* _Aim of the exercise_:
In the data that follows, count each line holding the string "camera"; answer with the number only.

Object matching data
= = = = =
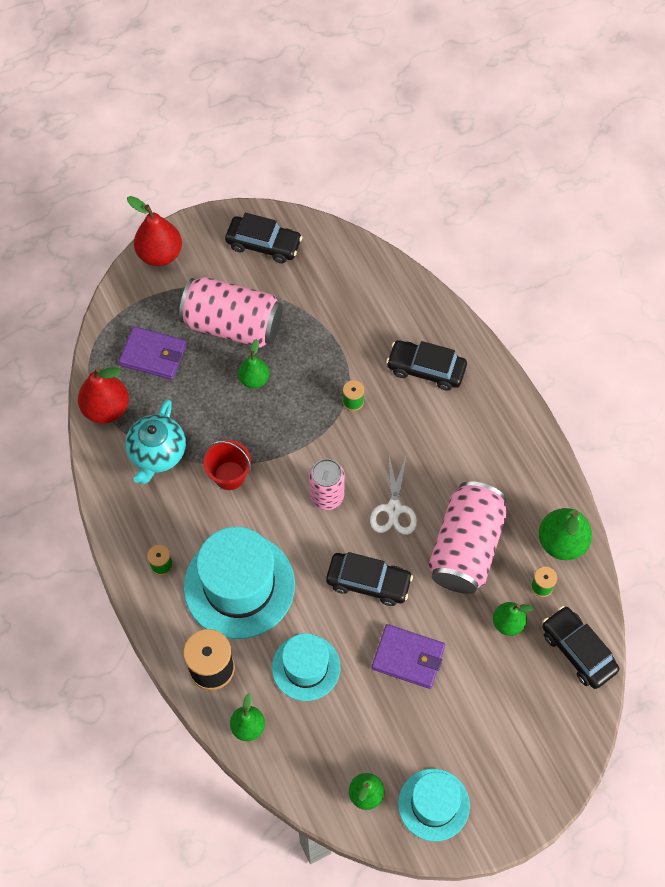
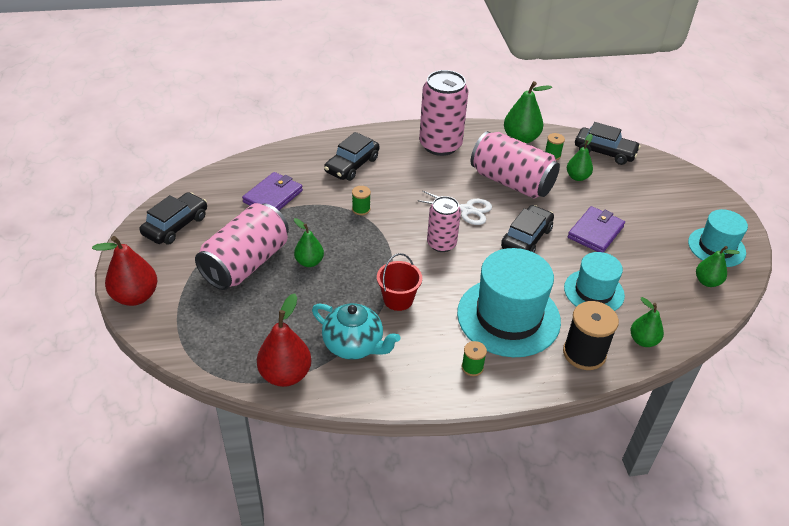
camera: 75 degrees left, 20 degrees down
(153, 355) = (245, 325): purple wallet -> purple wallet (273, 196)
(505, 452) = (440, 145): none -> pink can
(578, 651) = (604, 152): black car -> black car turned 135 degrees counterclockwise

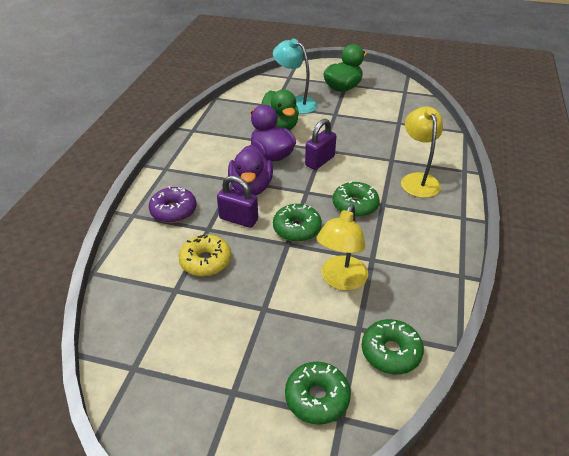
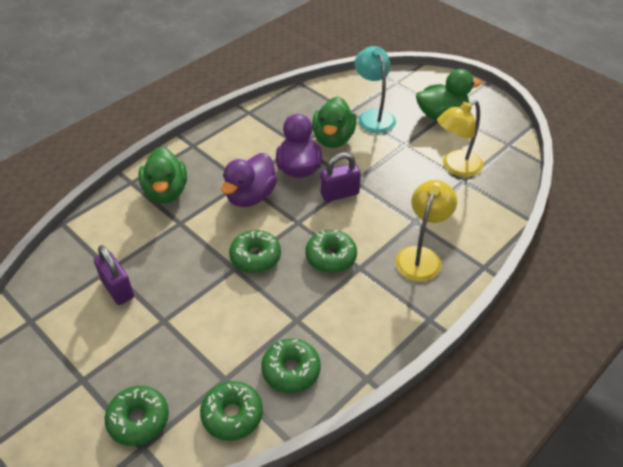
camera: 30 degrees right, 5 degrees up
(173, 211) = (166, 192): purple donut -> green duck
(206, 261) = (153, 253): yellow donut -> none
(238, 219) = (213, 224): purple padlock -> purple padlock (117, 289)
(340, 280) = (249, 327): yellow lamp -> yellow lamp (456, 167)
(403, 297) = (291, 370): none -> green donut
= = = = =
* _Answer to this exercise_:
2